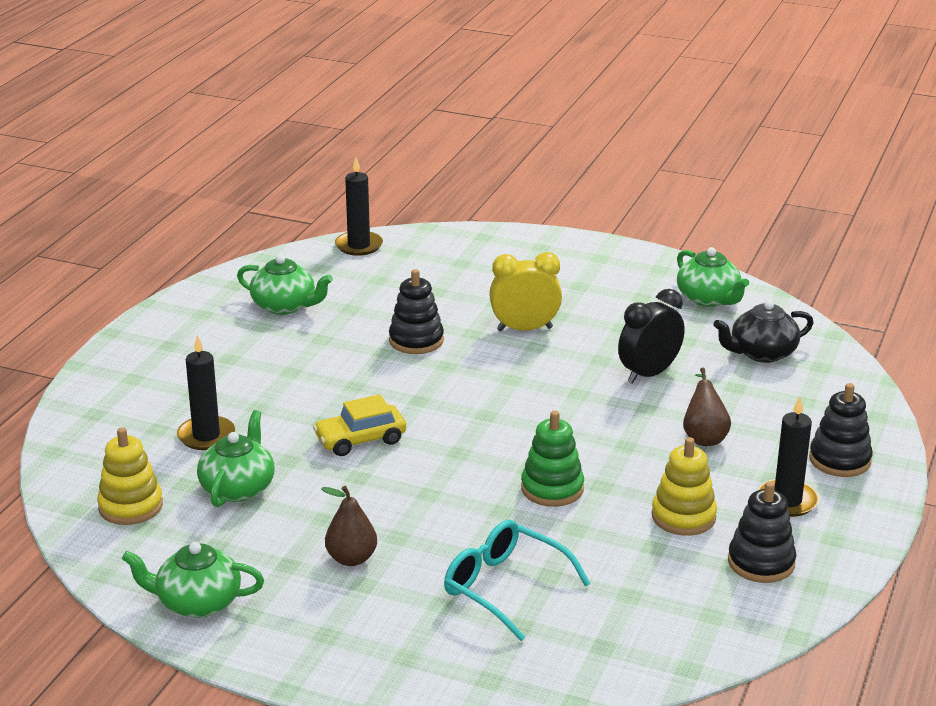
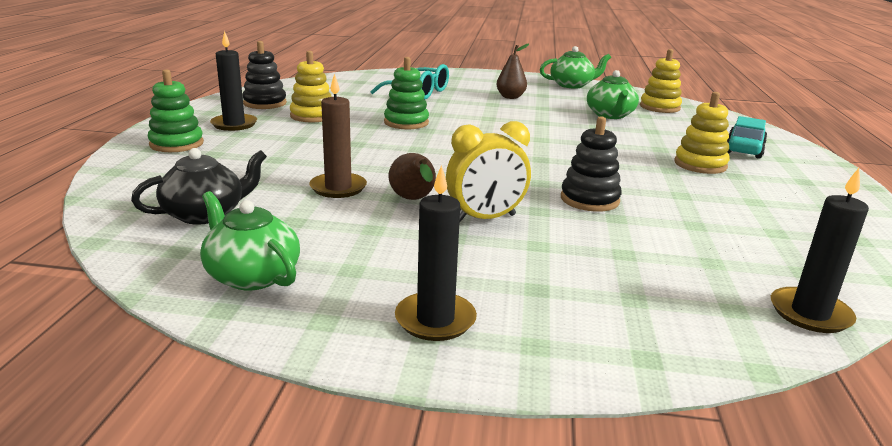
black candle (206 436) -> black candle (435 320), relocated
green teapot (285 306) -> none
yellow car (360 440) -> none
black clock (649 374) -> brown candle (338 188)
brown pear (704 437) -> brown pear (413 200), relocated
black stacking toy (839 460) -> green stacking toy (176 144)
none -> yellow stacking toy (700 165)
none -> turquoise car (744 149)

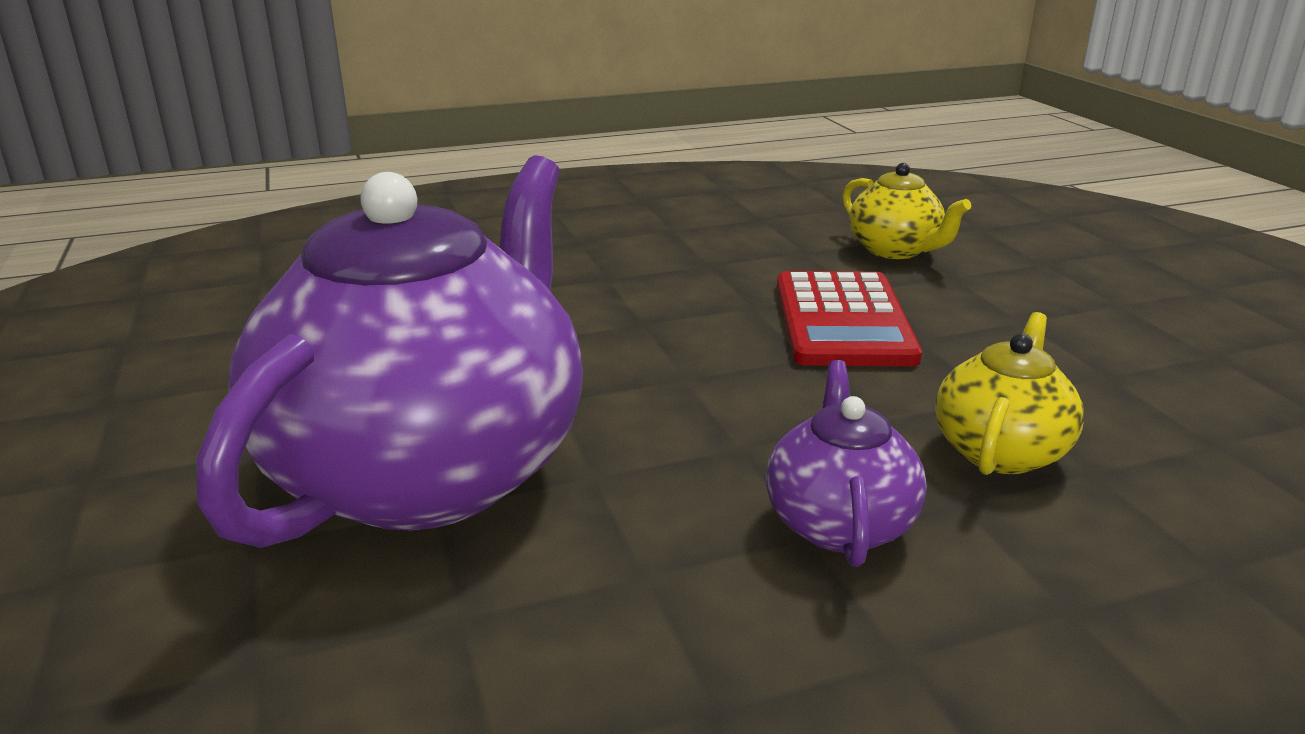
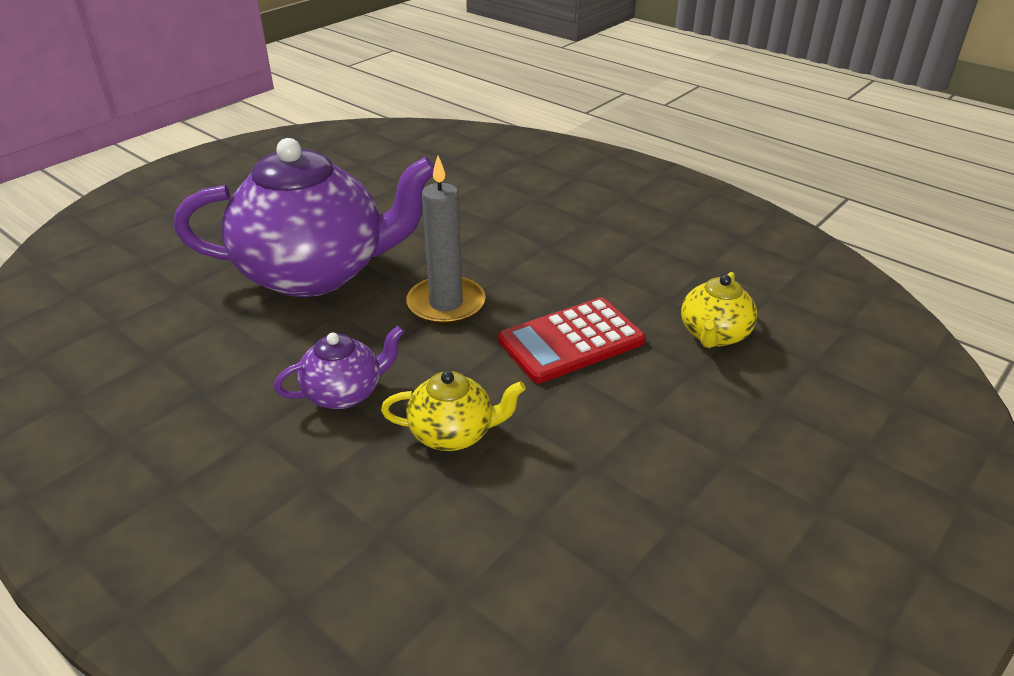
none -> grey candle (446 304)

────────────────

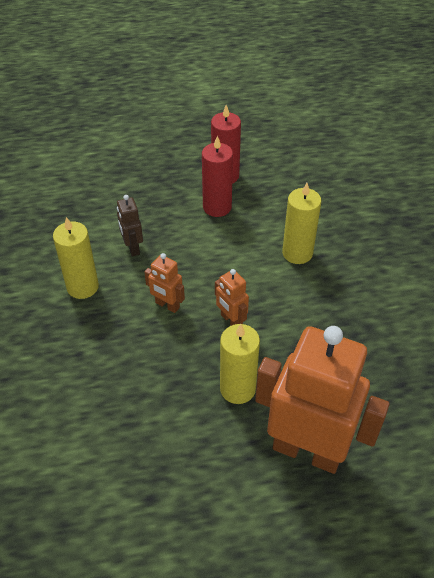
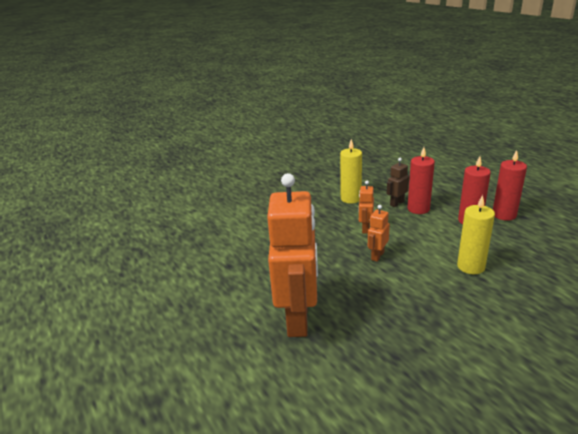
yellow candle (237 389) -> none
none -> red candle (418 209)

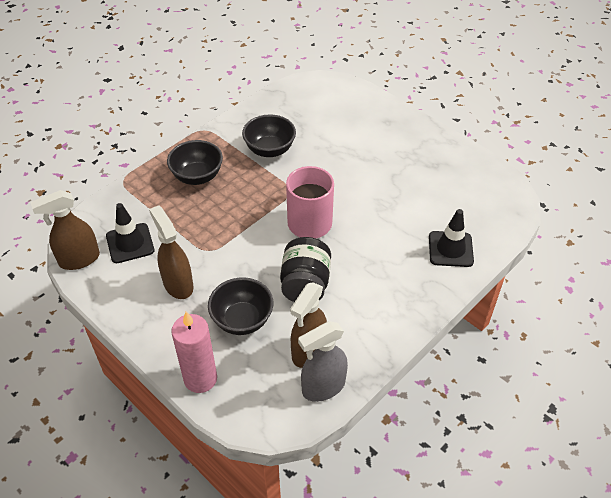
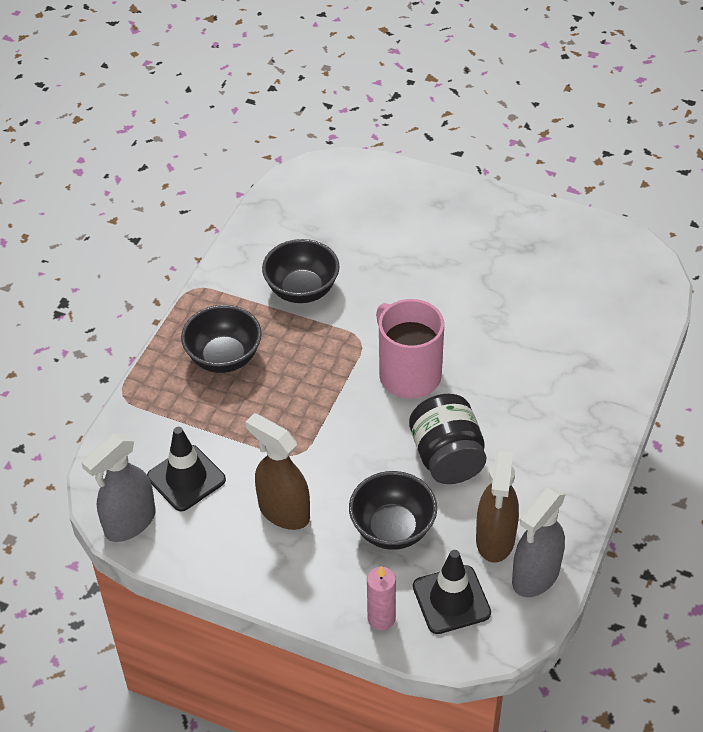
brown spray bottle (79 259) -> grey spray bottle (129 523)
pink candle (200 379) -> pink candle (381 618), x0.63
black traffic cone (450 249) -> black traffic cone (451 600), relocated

────────────────

* [INSTRUCTIONS TO FOLLOW]
From the entries above, work out the number of lines containing the string "stacking" and give that number by itself.

* [RESPONSE]
2